--- Provided material ---
=-=-=-=-=

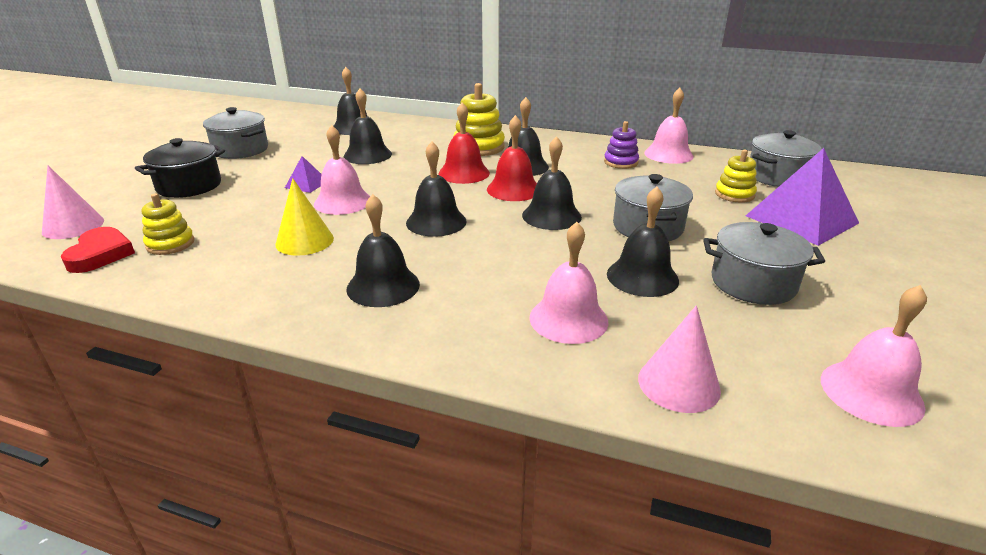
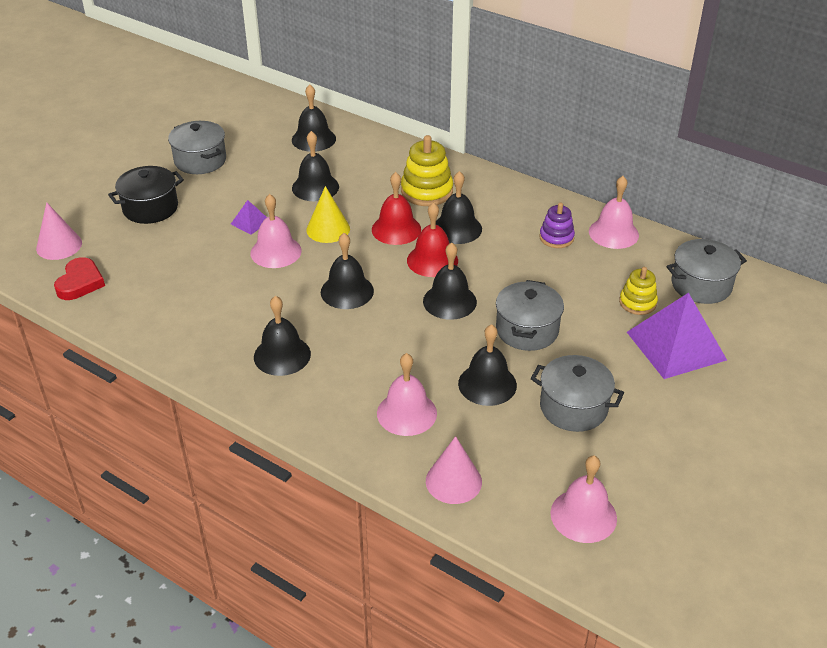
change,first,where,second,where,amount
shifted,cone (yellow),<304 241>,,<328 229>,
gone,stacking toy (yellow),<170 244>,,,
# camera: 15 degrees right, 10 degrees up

=-=-=-=-=

--- What the task asks ---
Would you write out all of the data exactly as it stands, without the pictures?

--- Result of the task ---
change,first,where,second,where,amount
shifted,cone (yellow),<304 241>,,<328 229>,
gone,stacking toy (yellow),<170 244>,,,
# camera: 15 degrees right, 10 degrees up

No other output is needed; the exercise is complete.